(Stored data)
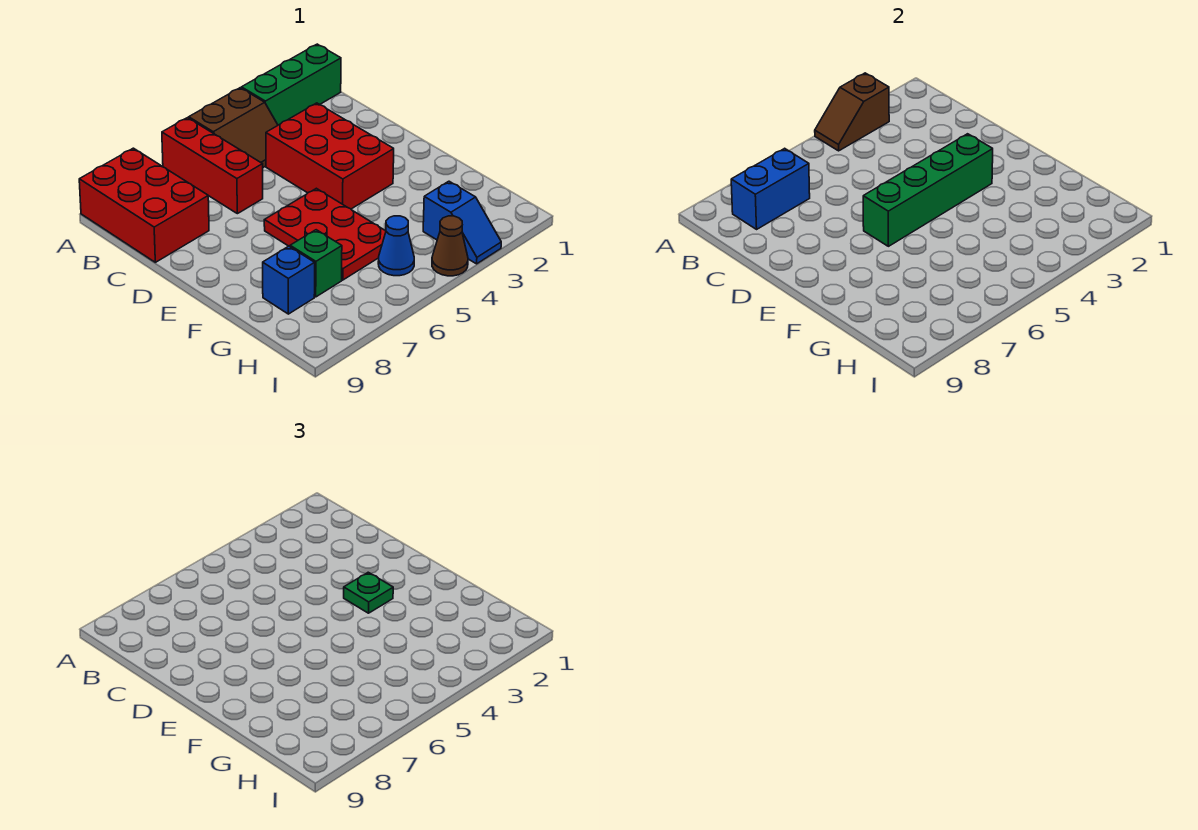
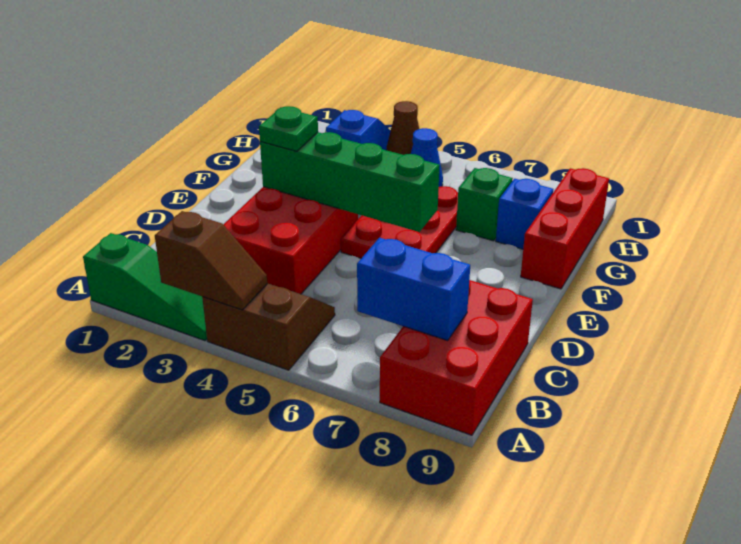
green brick A1:A3 level 1 -> green slope A1:A3 level 1 top 1
red brick A6:C6 level 1 -> red brick F9:H9 level 1

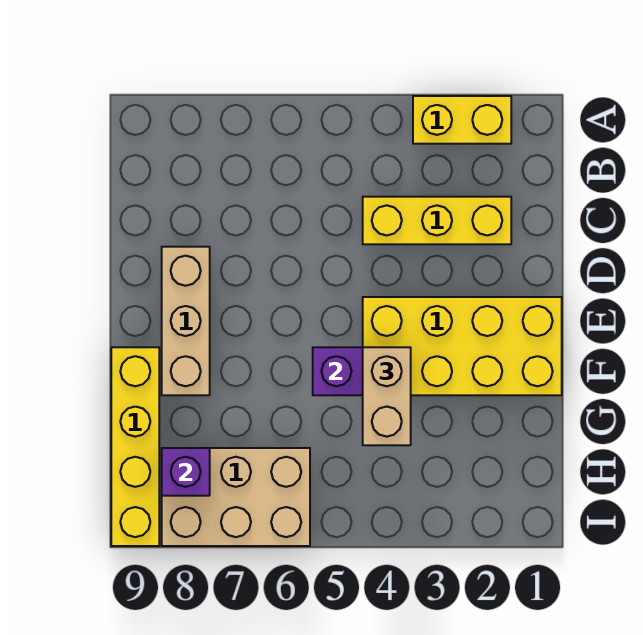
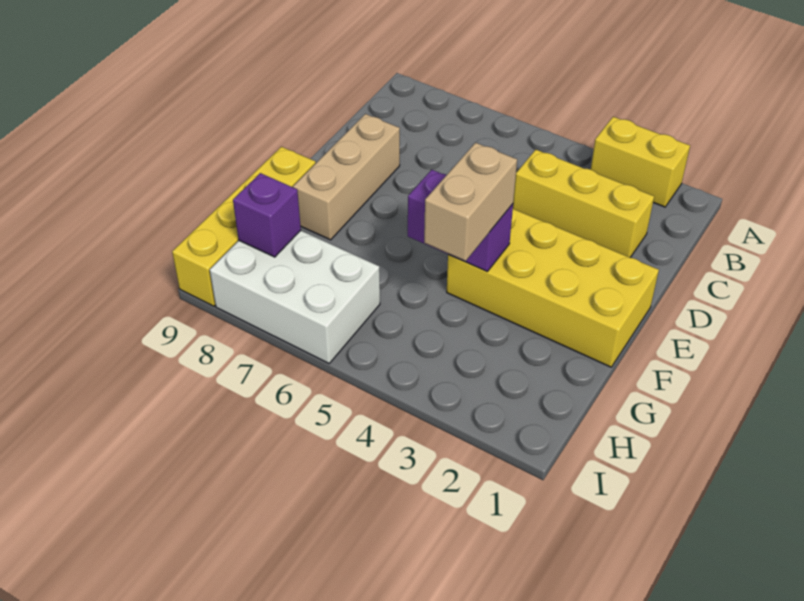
tan brick H6:I8 level 1 -> white brick H6:I8 level 1

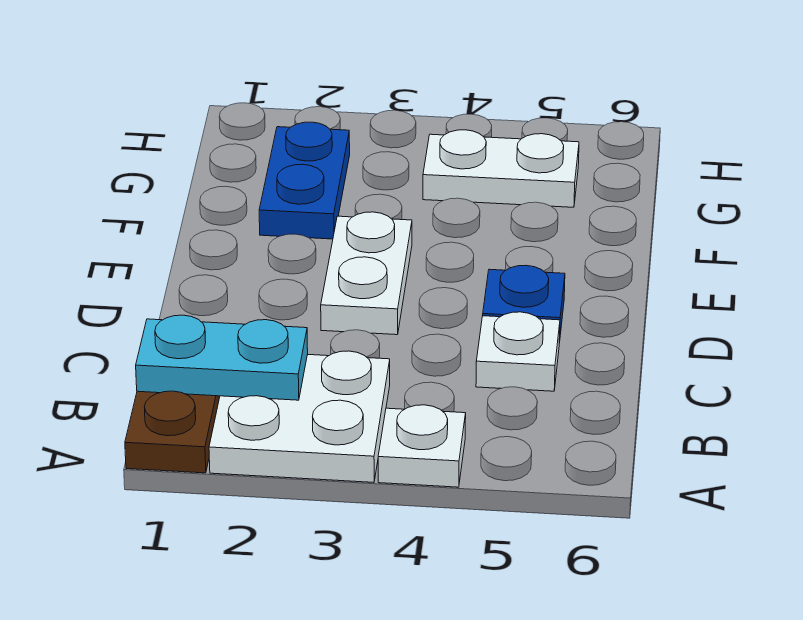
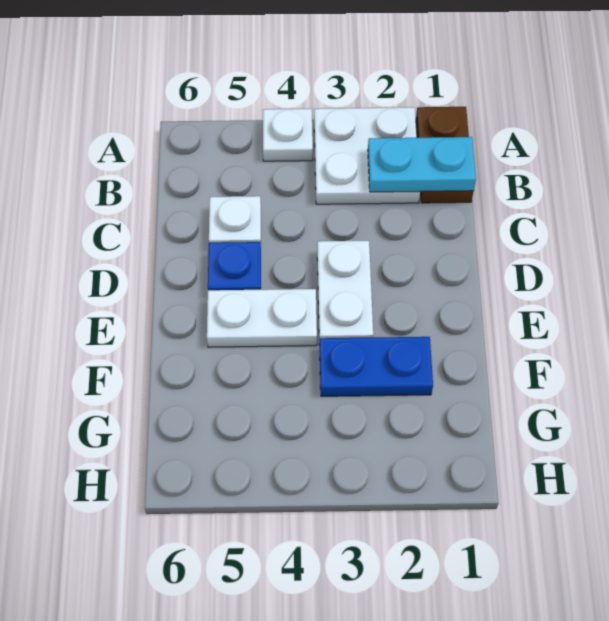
blue plate F2:G2 level 1 -> blue plate F2:F3 level 1
white plate G4:G5 level 1 -> white plate E4:E5 level 1

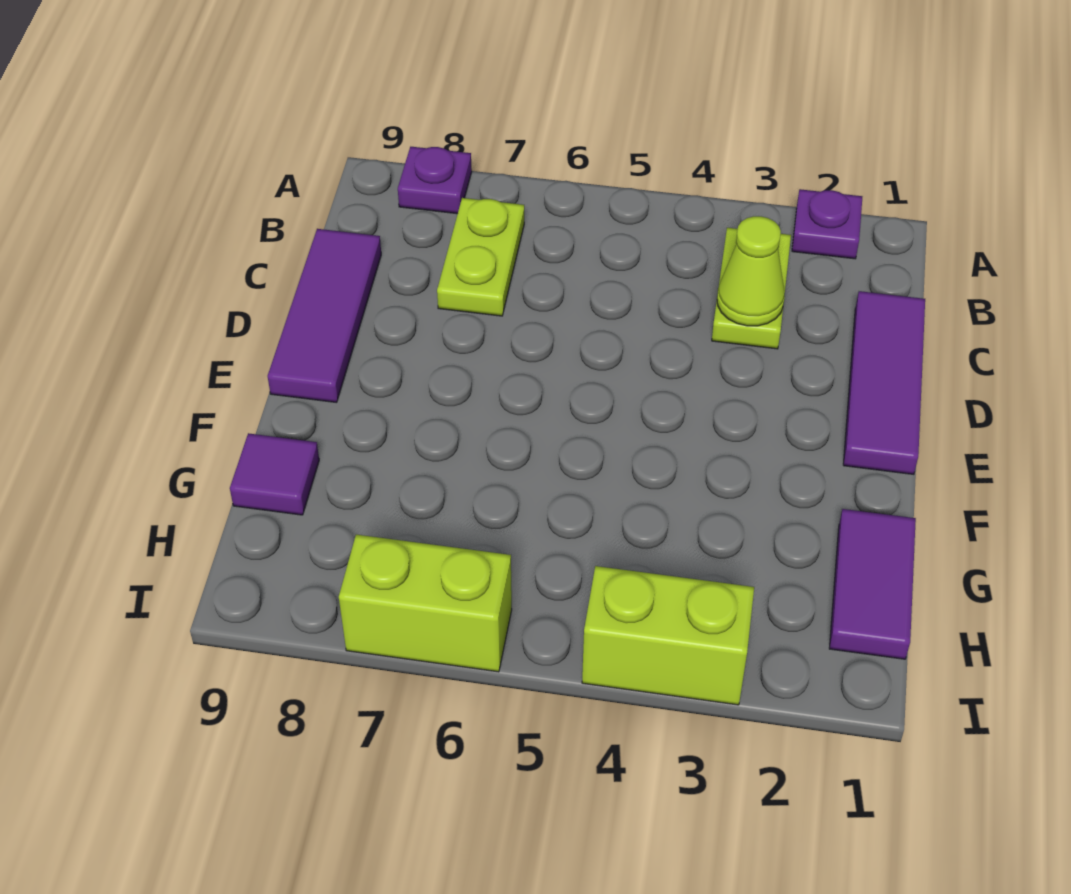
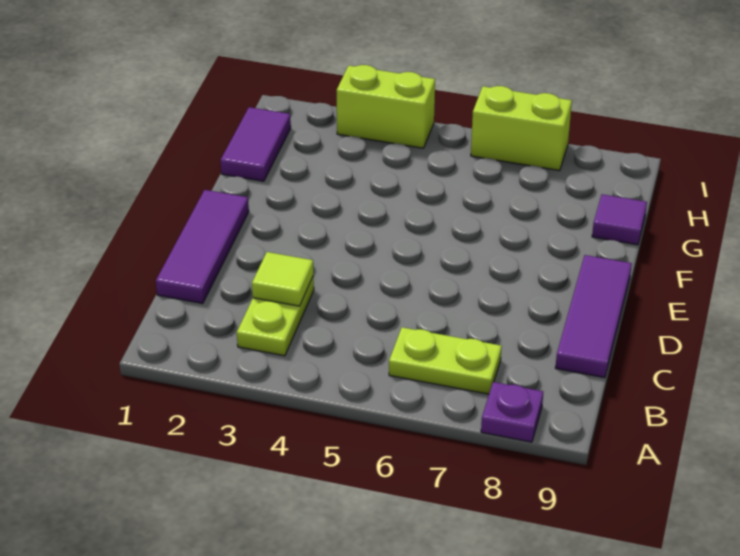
purple plate A2 level 1 -> none
lime plate B7:C7 level 1 -> lime plate B6:B7 level 1
lime cone C3 level 2 -> lime tile C3 level 2

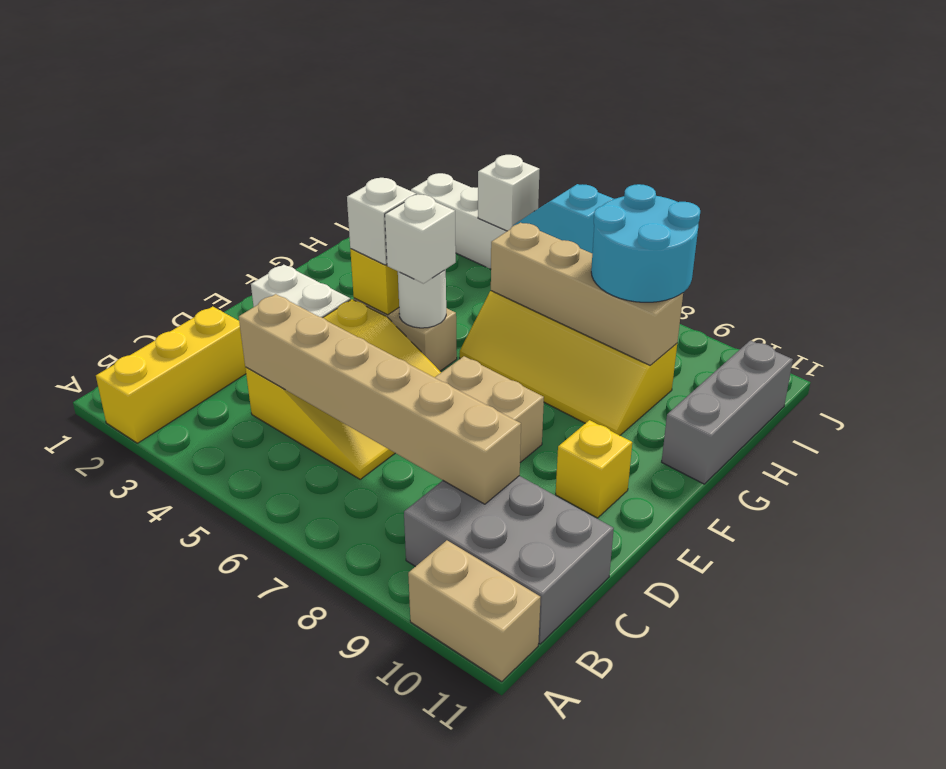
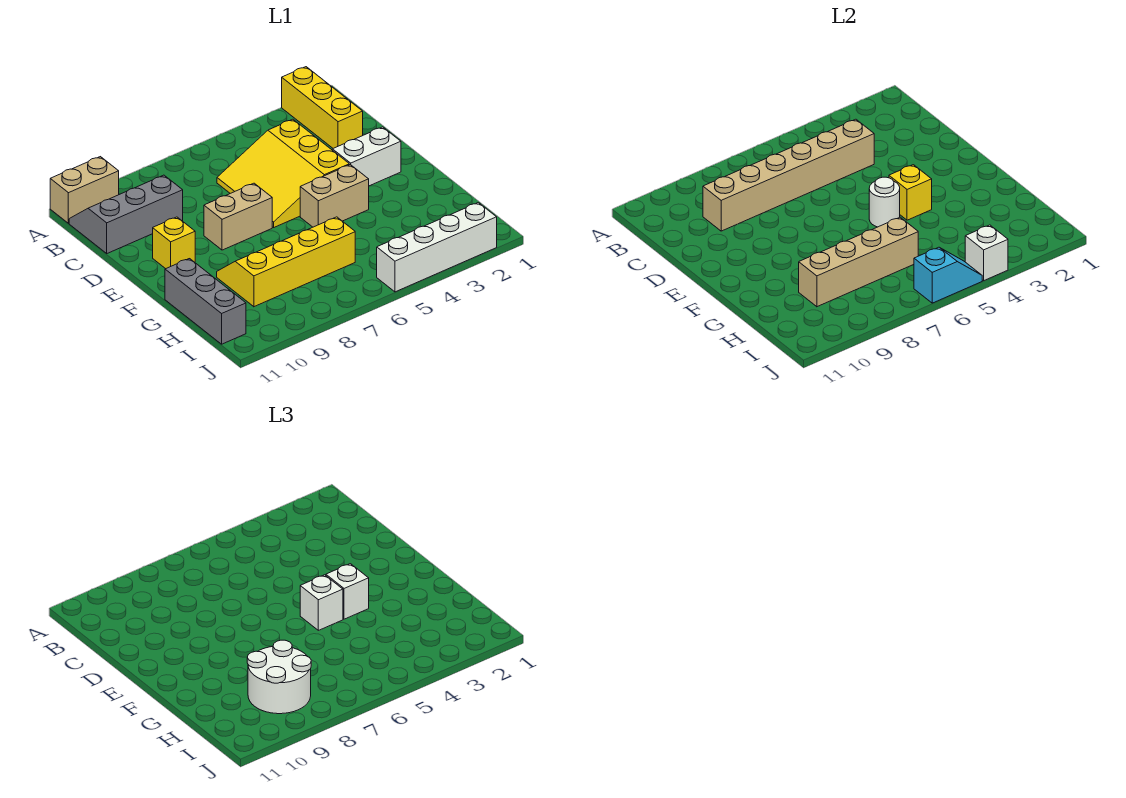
grey brick B9:C11 level 1 -> grey slope B9:C11 level 1 top C
cyan round brick H8:I9 level 3 -> white round brick H8:I9 level 3

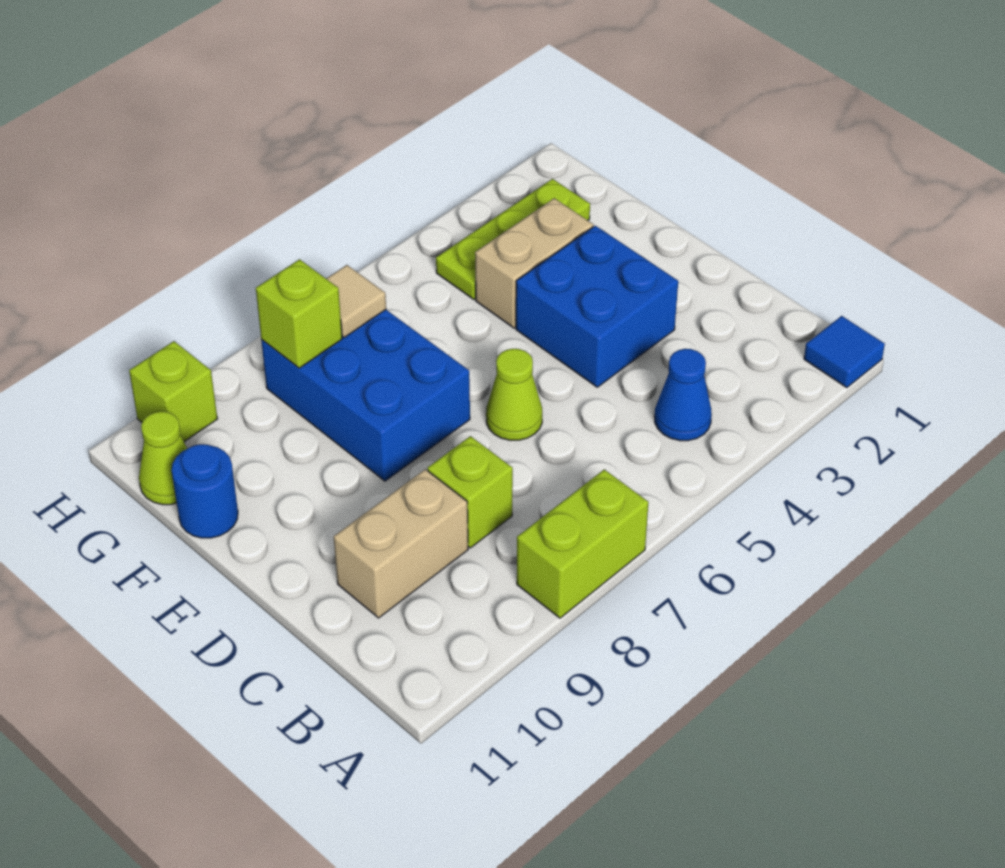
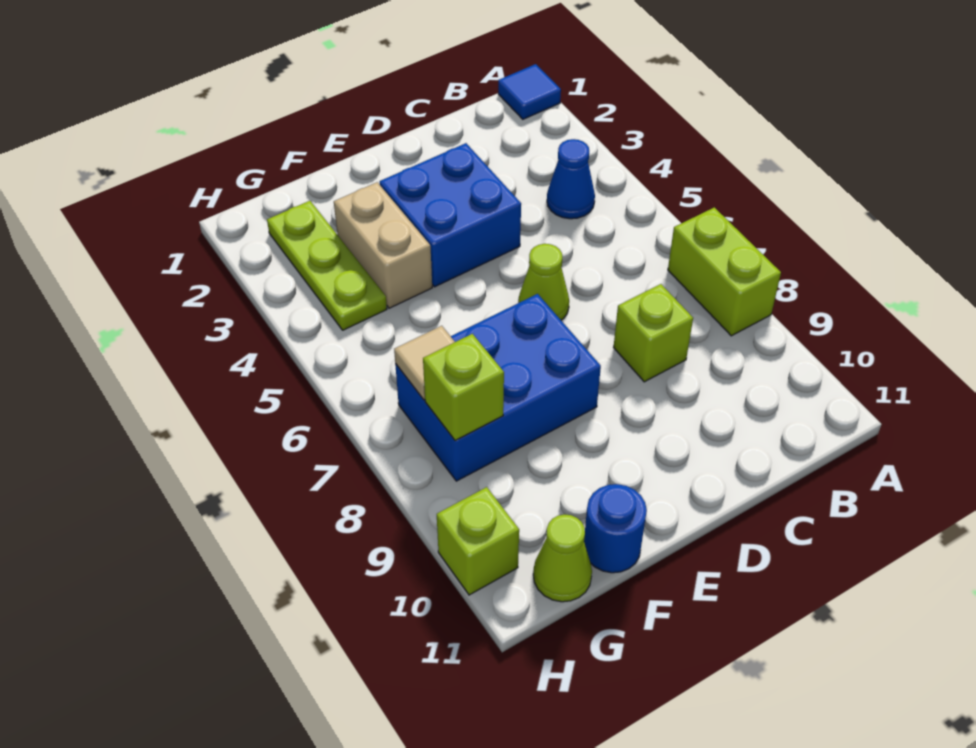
tan brick C9:C10 level 1 -> none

• Your task: A word-for-word copy of the records is needed, one that contains no pictures.

• Written answer:
green brick A1:A3 level 1 -> green slope A1:A3 level 1 top 1
red brick A6:C6 level 1 -> red brick F9:H9 level 1

tan brick H6:I8 level 1 -> white brick H6:I8 level 1

blue plate F2:G2 level 1 -> blue plate F2:F3 level 1
white plate G4:G5 level 1 -> white plate E4:E5 level 1

purple plate A2 level 1 -> none
lime plate B7:C7 level 1 -> lime plate B6:B7 level 1
lime cone C3 level 2 -> lime tile C3 level 2

grey brick B9:C11 level 1 -> grey slope B9:C11 level 1 top C
cyan round brick H8:I9 level 3 -> white round brick H8:I9 level 3

tan brick C9:C10 level 1 -> none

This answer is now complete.